(Saved data entries)
········
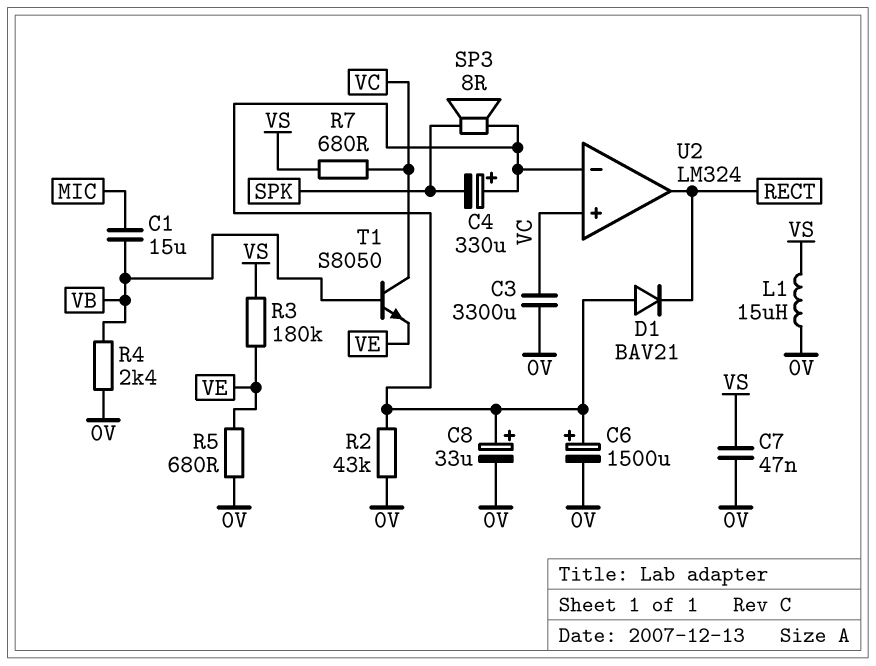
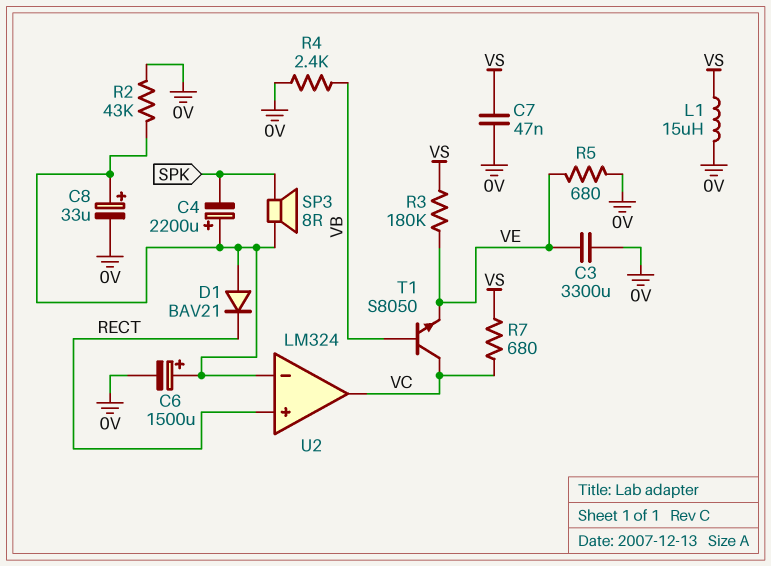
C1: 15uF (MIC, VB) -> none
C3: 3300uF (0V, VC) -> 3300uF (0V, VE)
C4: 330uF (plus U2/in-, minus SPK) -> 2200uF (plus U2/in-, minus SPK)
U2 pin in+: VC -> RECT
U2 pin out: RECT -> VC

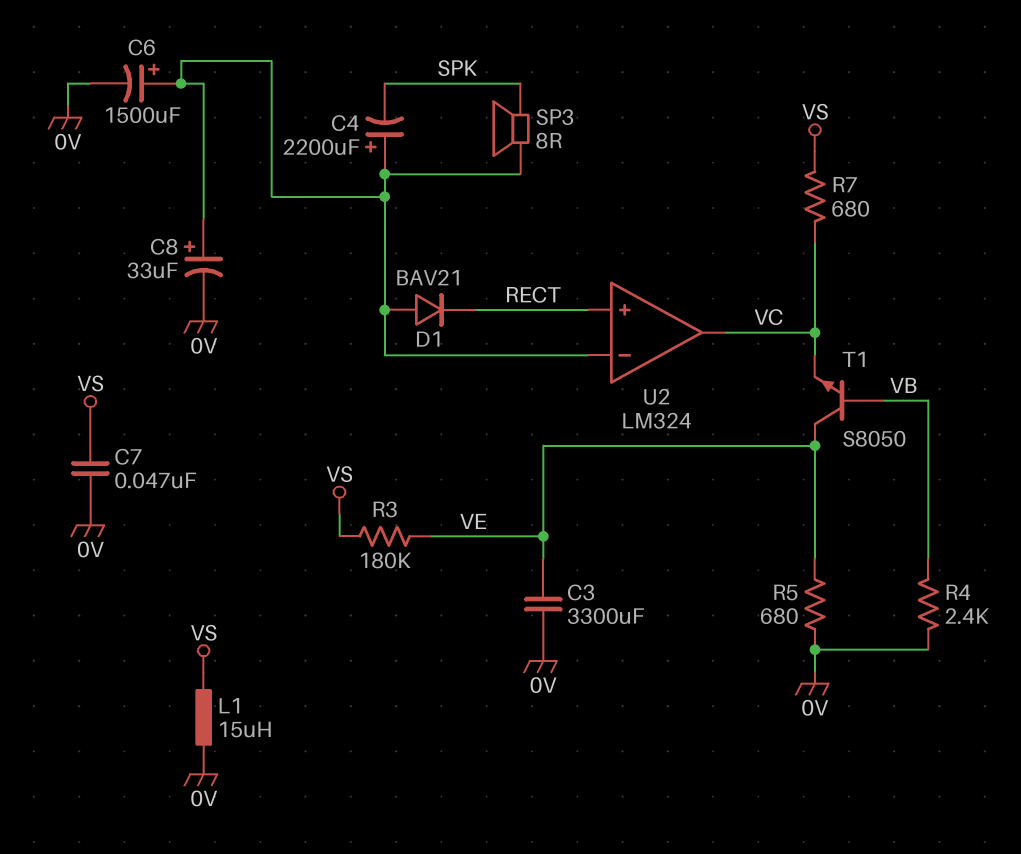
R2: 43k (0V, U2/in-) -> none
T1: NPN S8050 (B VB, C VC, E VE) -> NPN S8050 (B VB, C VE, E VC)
········
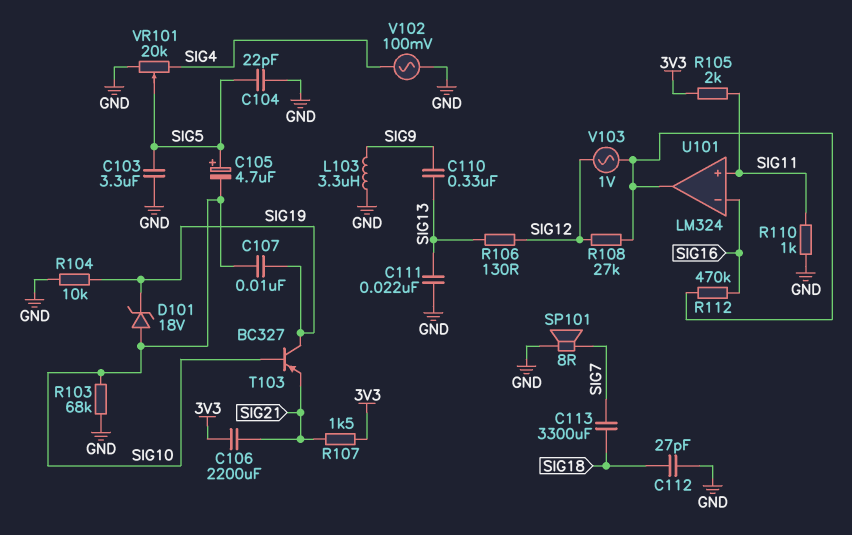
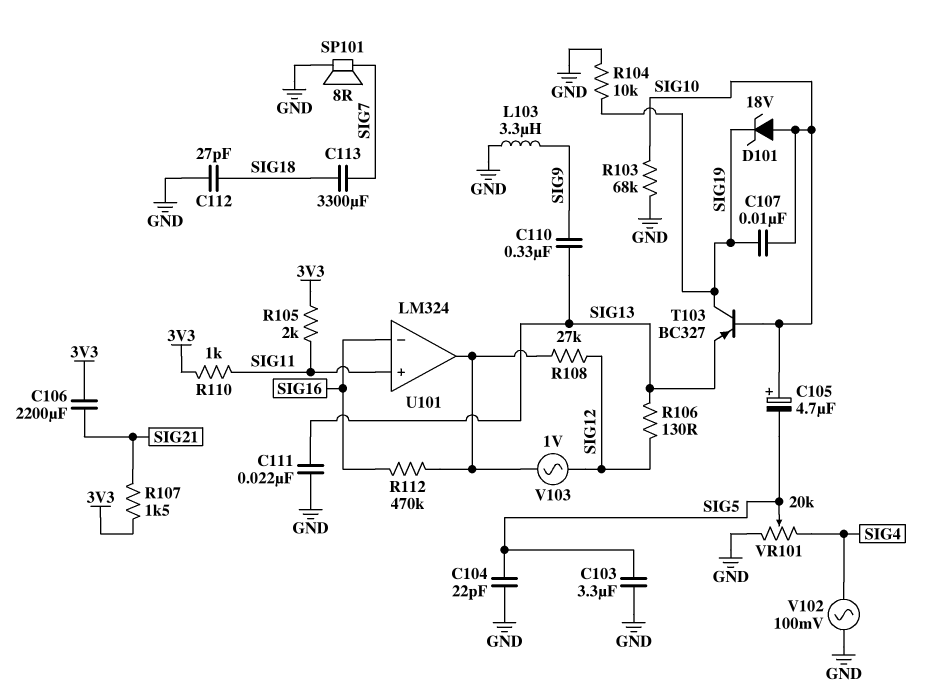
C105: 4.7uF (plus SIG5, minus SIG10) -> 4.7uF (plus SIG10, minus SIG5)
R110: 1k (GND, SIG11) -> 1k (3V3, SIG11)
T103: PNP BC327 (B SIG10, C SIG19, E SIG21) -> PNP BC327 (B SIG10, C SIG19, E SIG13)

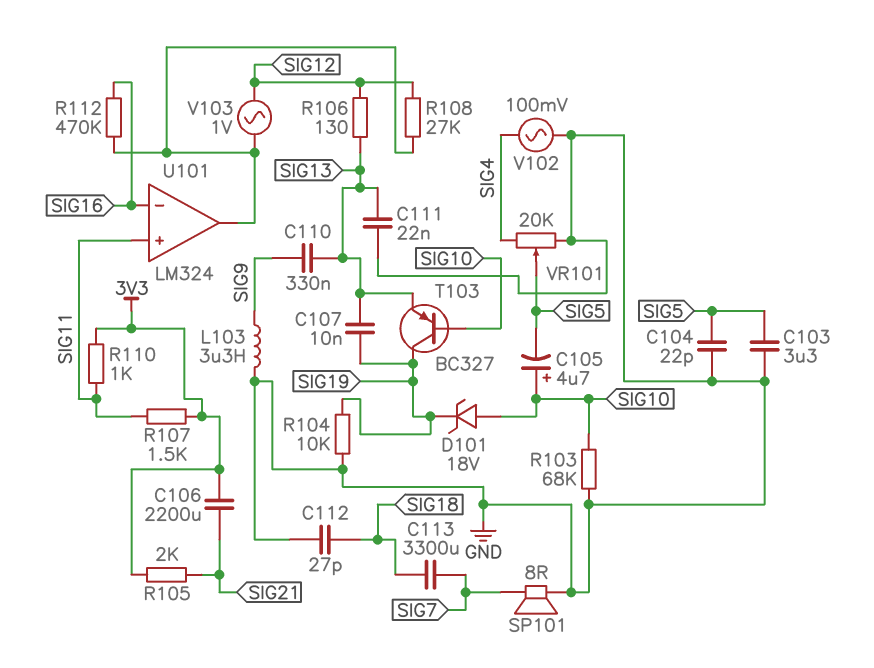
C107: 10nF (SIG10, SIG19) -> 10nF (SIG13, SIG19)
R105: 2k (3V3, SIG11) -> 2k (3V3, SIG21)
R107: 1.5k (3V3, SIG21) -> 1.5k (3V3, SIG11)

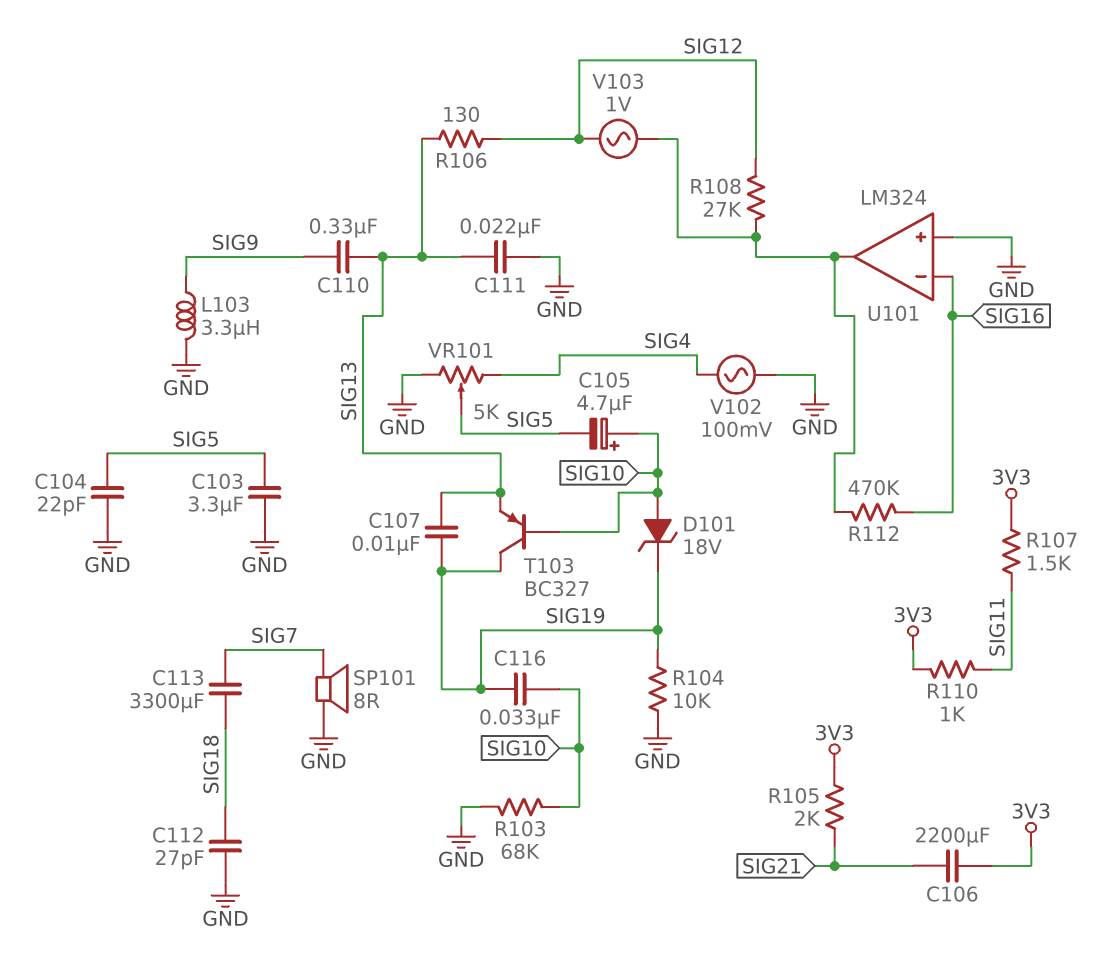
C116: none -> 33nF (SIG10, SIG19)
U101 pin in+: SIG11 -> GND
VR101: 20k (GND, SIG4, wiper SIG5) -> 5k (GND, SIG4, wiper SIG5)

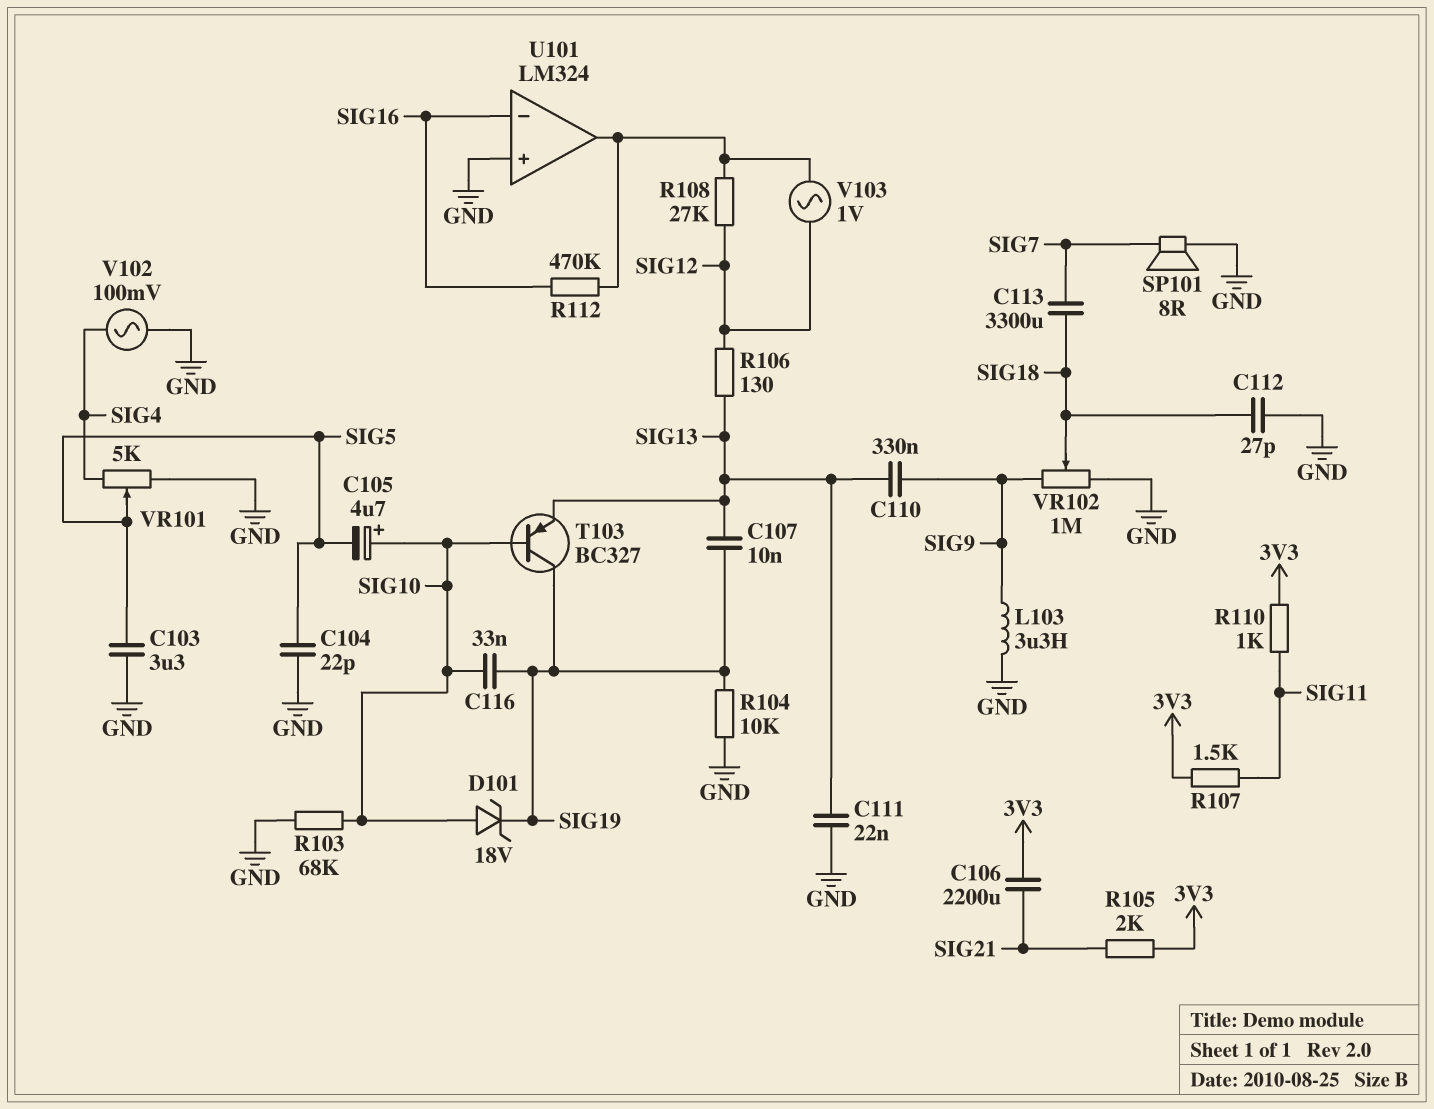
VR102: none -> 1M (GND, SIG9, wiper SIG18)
········
Return all lines from the data that include the string "minus".

**Solution for this problem:**
C4: 330uF (plus U2/in-, minus SPK) -> 2200uF (plus U2/in-, minus SPK)
C105: 4.7uF (plus SIG5, minus SIG10) -> 4.7uF (plus SIG10, minus SIG5)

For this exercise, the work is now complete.